## DATA SHOWN
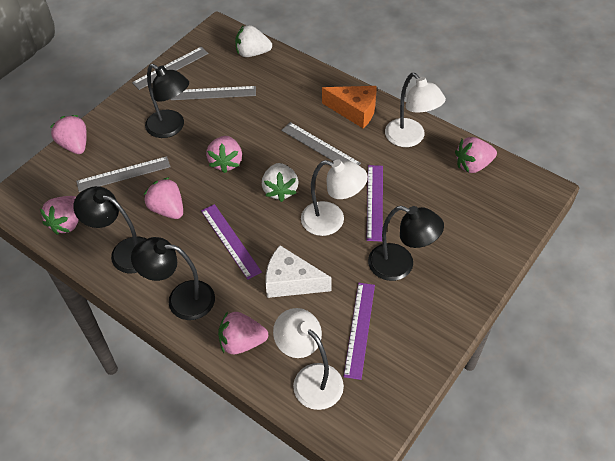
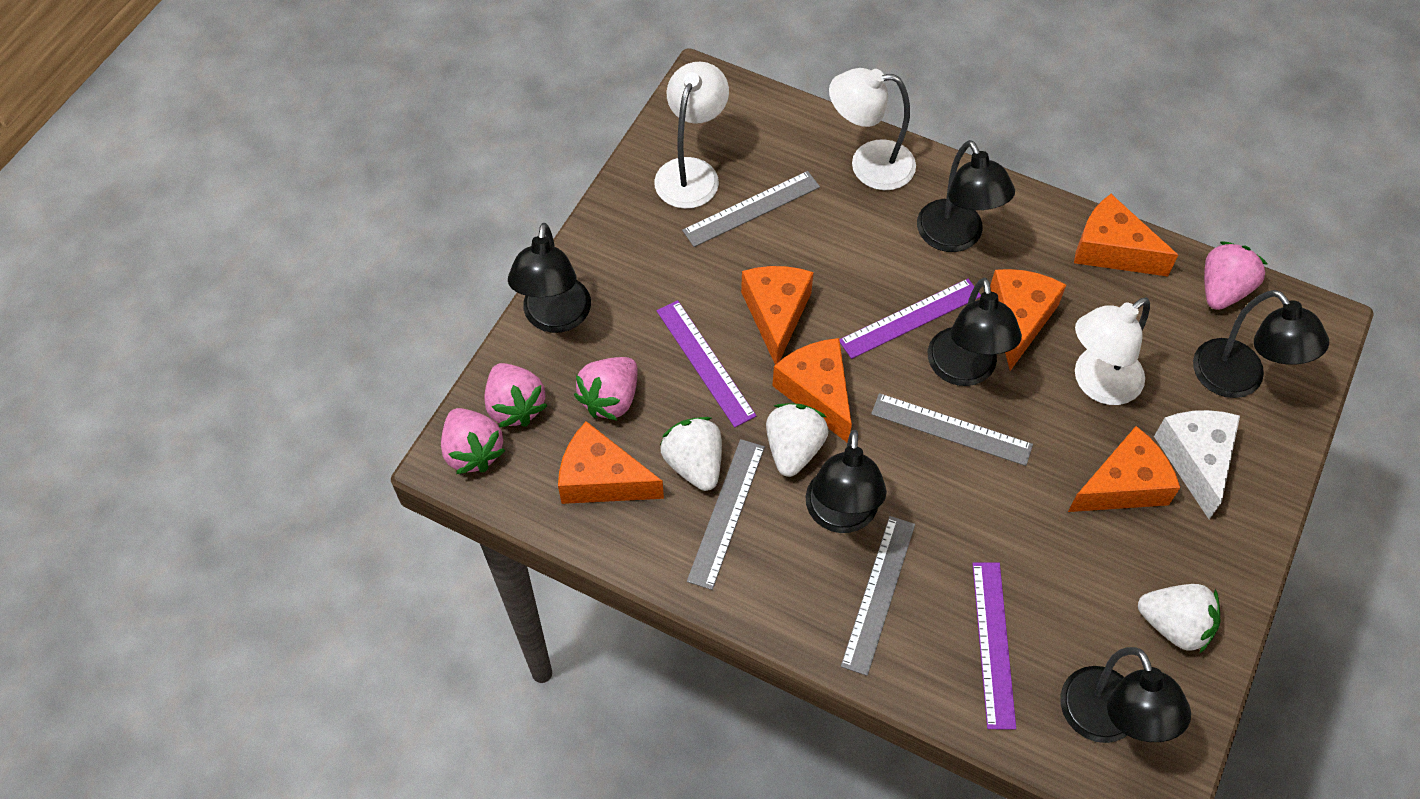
black lamp: 4 -> 6
orange cheese: 1 -> 6
pink strawberry: 6 -> 4
white strawberry: 2 -> 3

## EXERCISE
Wherever the listing shows a picture, omit it and output the rest exactly as given.

## ANSWER SECTION
black lamp: 4 -> 6
orange cheese: 1 -> 6
pink strawberry: 6 -> 4
white strawberry: 2 -> 3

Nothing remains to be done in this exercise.